** Extracted information follows **

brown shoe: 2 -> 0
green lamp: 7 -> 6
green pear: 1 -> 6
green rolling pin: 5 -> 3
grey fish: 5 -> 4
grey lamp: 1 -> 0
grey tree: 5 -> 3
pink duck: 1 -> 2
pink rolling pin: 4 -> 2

** End of Extracted information **
** Extracted information follows **

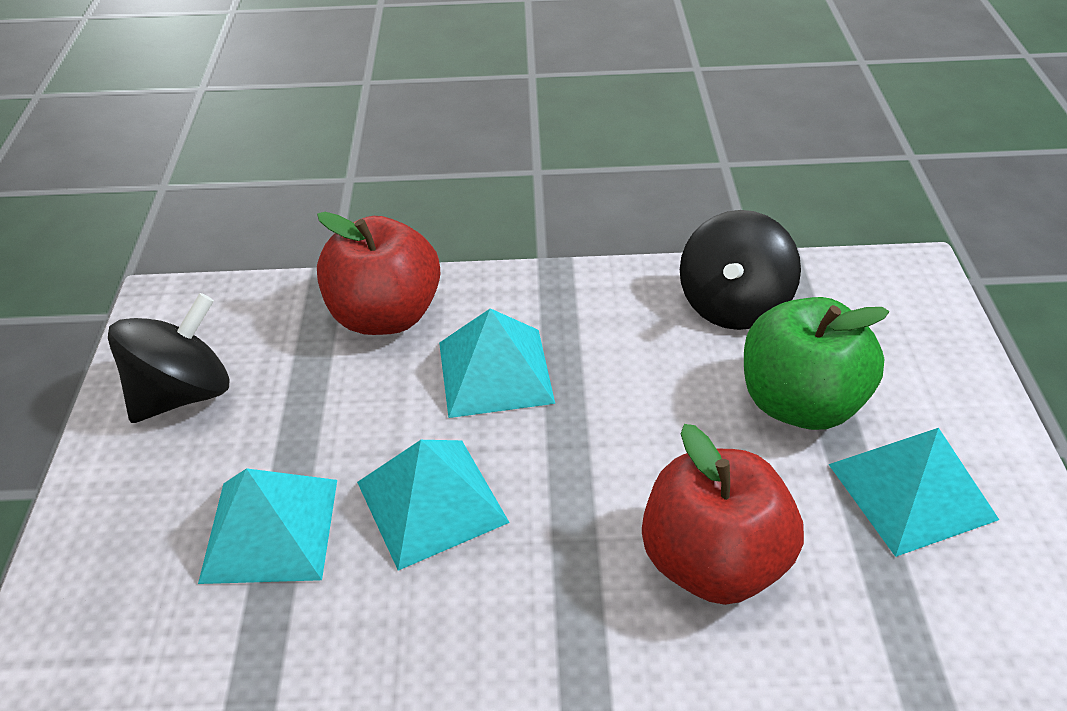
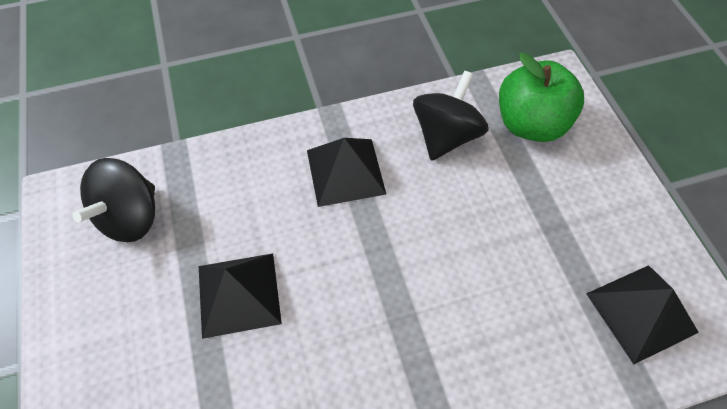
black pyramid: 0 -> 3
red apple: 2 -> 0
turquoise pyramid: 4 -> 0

** End of Extracted information **
** Extracted information follows **

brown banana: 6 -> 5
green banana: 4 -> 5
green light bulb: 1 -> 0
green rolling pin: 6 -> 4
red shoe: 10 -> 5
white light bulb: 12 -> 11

** End of Extracted information **

◆ **What the exercise asks**:
Consider the entries above and return each line with the string "grey".

◆ **Solution for this exercise**:
grey fish: 5 -> 4
grey lamp: 1 -> 0
grey tree: 5 -> 3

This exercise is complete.